(Provided material Opens)
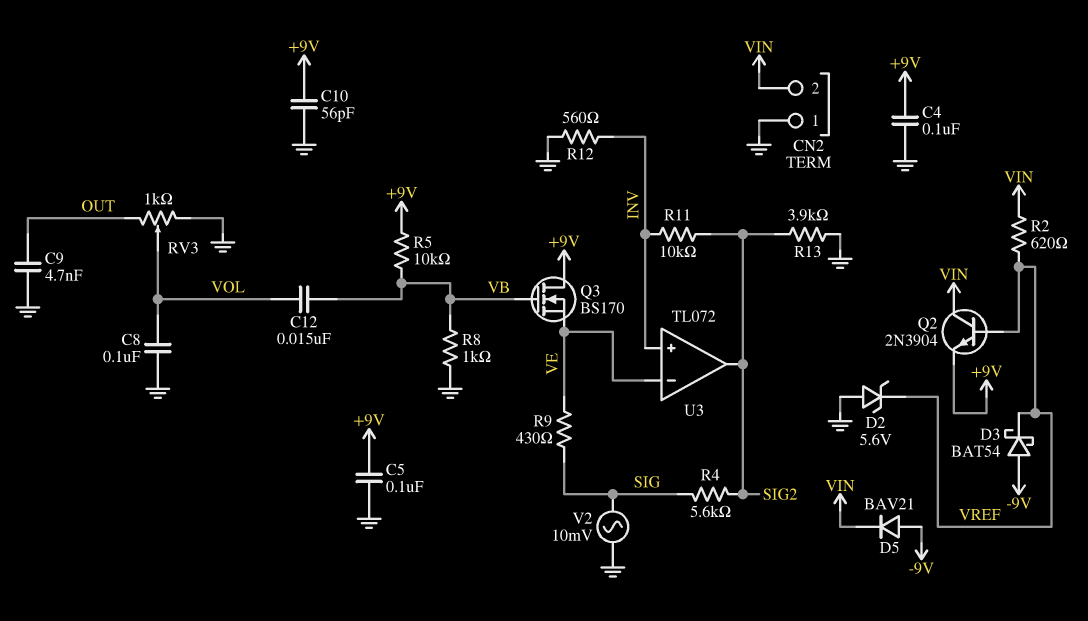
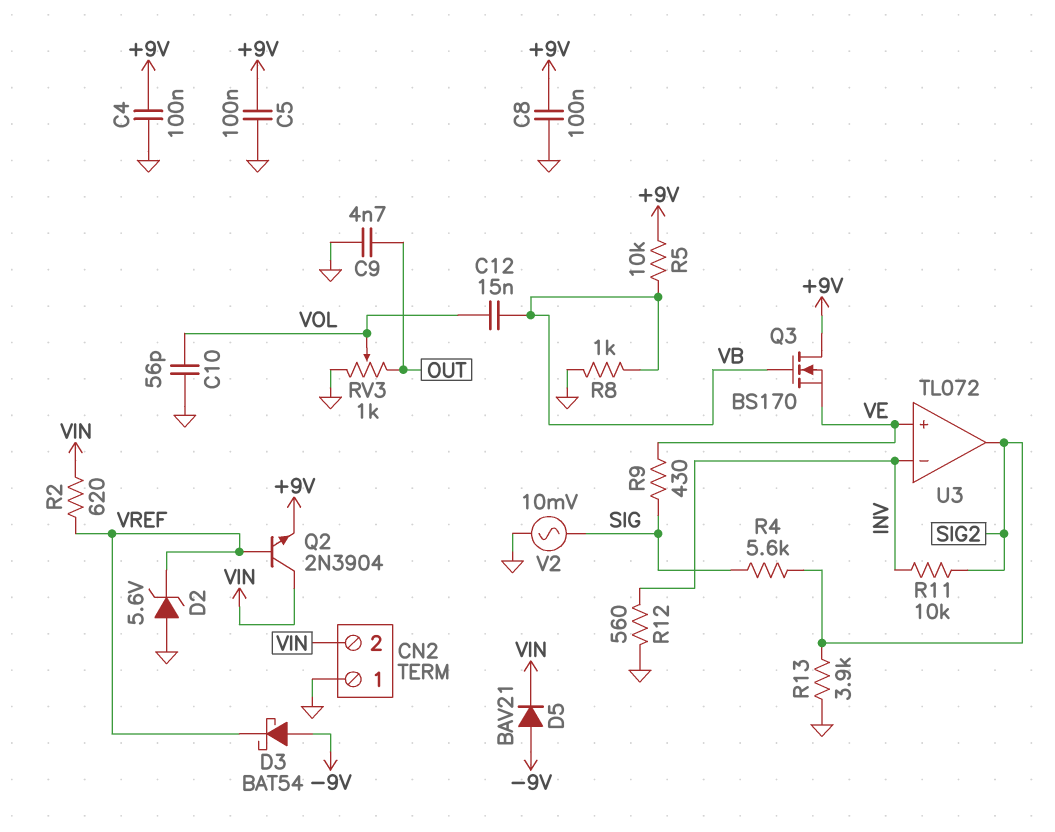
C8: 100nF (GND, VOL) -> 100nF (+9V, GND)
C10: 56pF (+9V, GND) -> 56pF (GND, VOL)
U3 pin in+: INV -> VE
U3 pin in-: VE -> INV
(Provided material Closes)
(Provided material Opens)
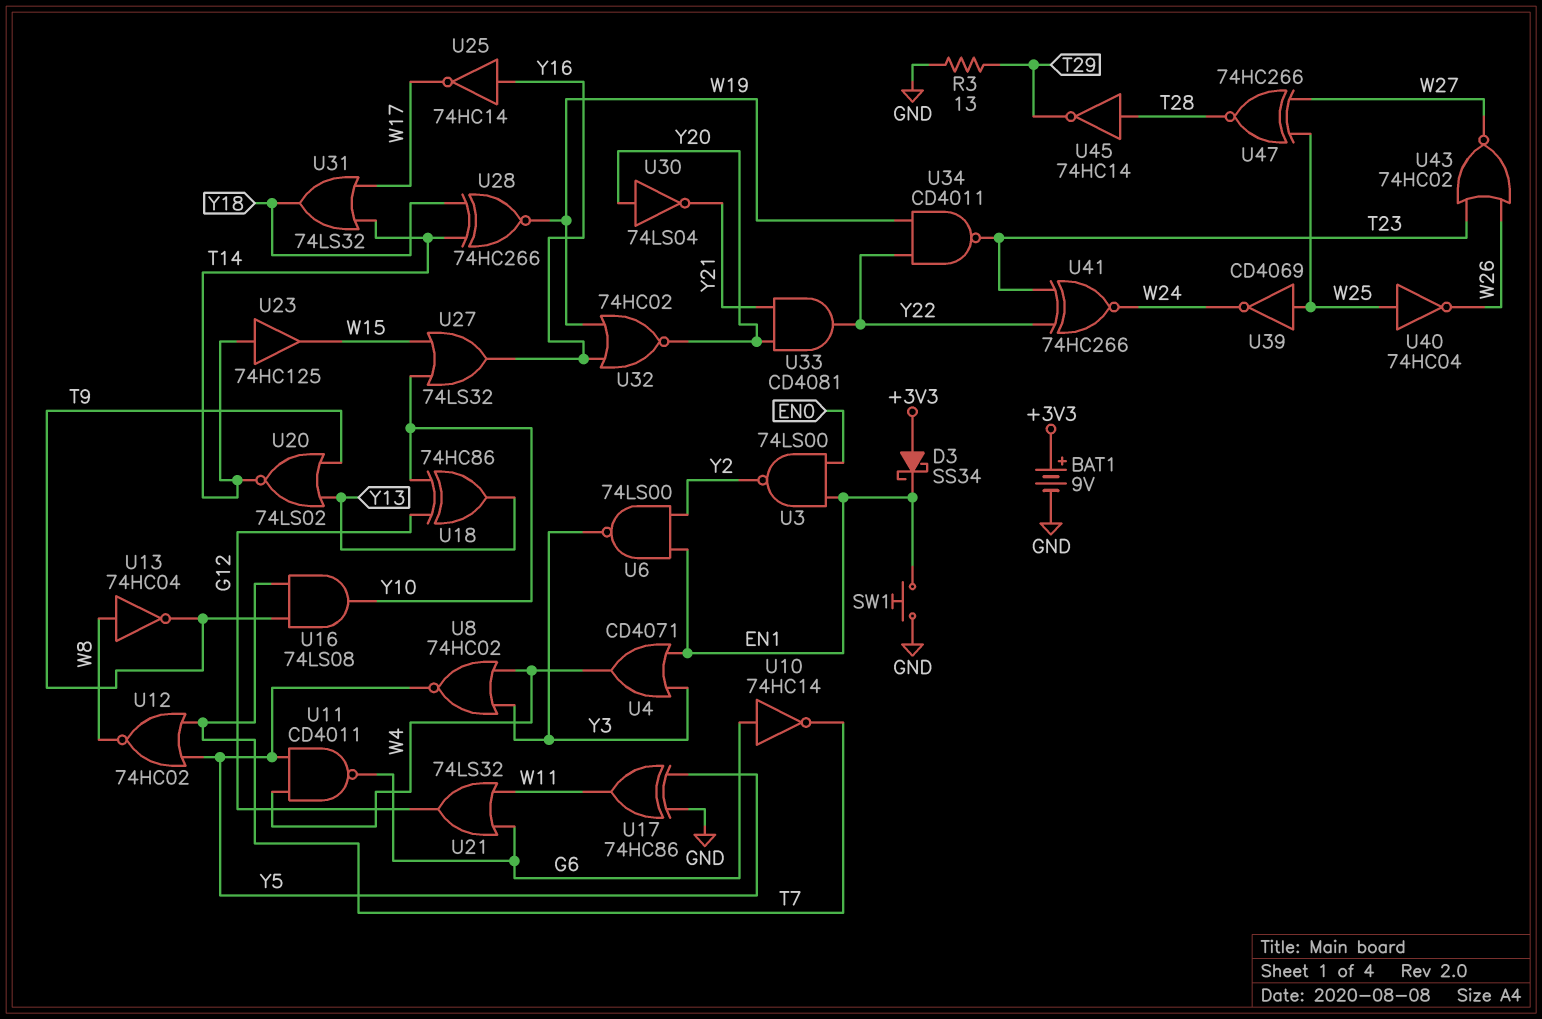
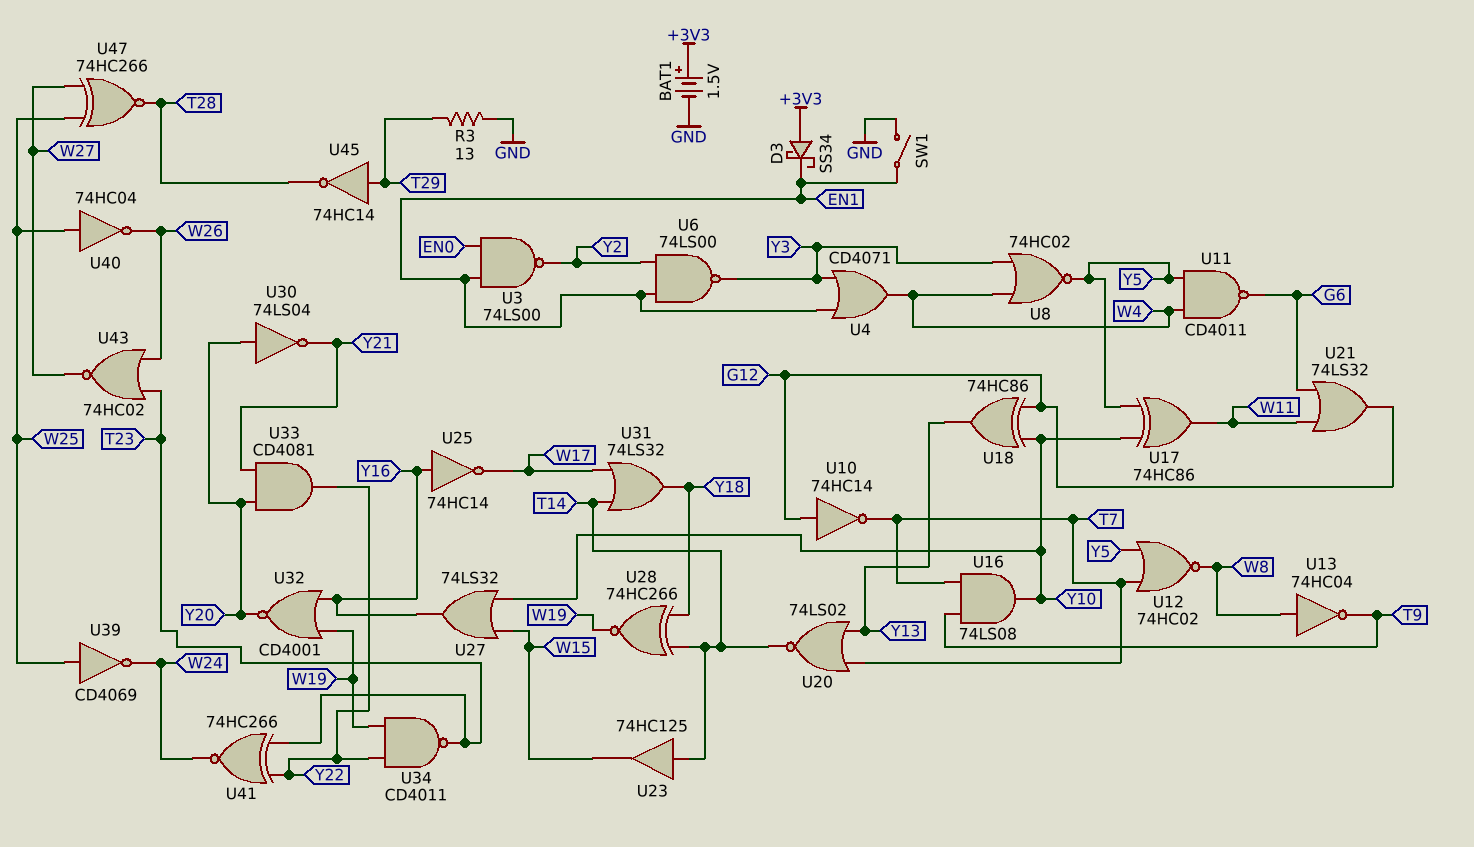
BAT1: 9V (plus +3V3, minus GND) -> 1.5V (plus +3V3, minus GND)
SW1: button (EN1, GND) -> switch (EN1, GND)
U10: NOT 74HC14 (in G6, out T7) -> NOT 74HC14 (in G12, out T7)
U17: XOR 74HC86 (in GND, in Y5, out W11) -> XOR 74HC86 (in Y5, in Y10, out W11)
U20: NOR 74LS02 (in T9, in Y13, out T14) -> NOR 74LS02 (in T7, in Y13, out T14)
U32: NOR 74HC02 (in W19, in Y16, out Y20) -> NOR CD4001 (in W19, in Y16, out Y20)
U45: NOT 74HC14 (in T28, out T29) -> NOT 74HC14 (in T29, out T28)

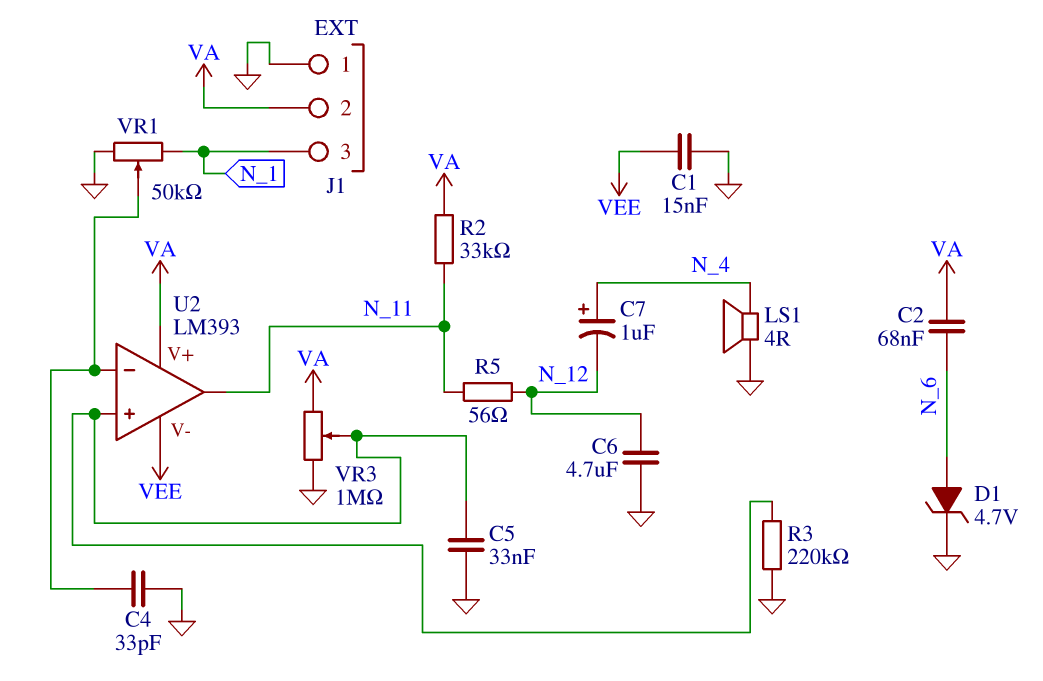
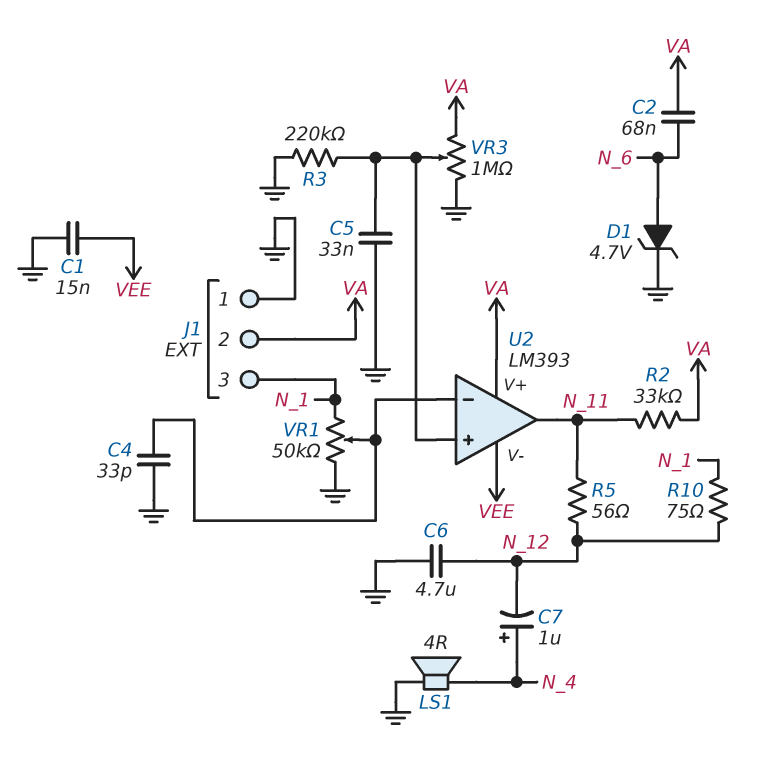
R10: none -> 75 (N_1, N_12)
(Provided material Closes)
(Provided material Opens)
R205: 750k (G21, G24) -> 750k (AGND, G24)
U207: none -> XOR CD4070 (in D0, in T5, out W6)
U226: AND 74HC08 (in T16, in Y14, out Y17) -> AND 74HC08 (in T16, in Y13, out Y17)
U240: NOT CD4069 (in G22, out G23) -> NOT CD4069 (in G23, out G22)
(Provided material Closes)
What is expected: Look above for the line with "C8: 100nF (GND, VOL) -> 100nF (+9V, GND)" and the line with "U3 pin in-: VE -> INV"; transcribe both and all lines in between, exactly, and nothing else.

Answer for the task:
C8: 100nF (GND, VOL) -> 100nF (+9V, GND)
C10: 56pF (+9V, GND) -> 56pF (GND, VOL)
U3 pin in+: INV -> VE
U3 pin in-: VE -> INV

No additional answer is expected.